## Task brief:
Report, as a bare number, how many lines of the entries below contain "left".
========
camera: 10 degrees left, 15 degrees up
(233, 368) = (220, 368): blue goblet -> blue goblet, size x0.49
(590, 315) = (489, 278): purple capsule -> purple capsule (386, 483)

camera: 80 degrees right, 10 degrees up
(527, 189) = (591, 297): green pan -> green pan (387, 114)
========
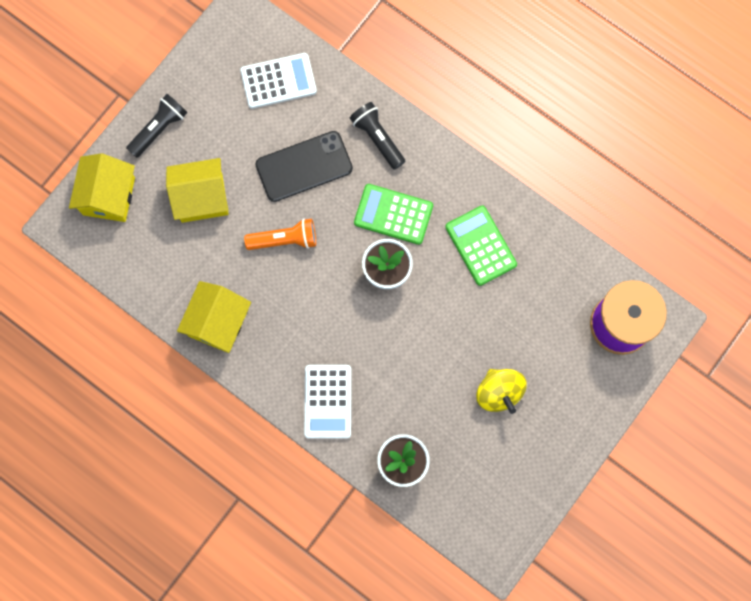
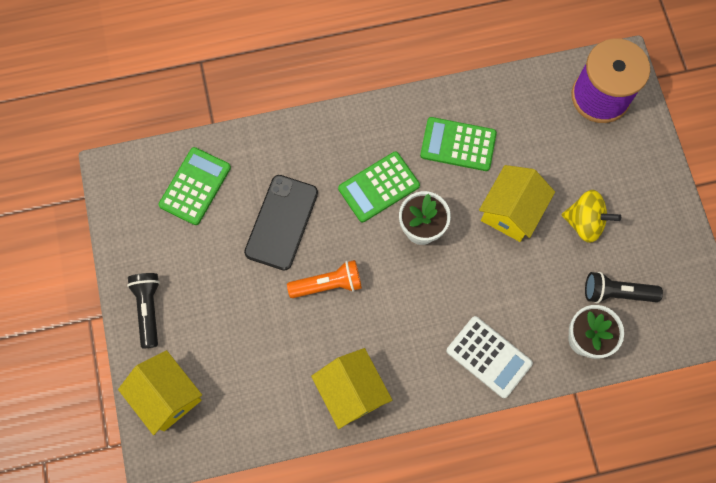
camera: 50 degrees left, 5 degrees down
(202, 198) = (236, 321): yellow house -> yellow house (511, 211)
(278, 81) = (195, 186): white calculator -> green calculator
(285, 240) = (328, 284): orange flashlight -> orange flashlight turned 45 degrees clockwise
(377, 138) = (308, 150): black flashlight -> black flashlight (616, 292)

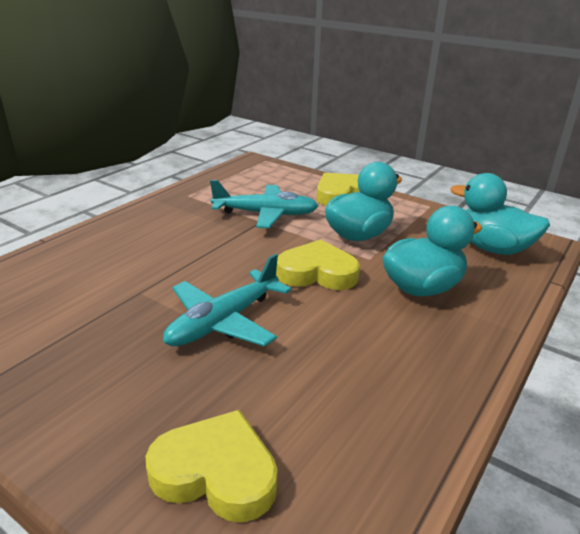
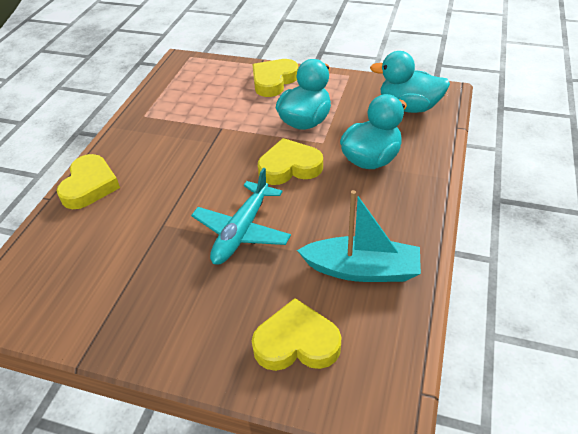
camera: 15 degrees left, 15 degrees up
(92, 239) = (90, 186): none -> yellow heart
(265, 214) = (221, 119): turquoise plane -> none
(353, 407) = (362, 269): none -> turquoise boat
========
## Task response:
3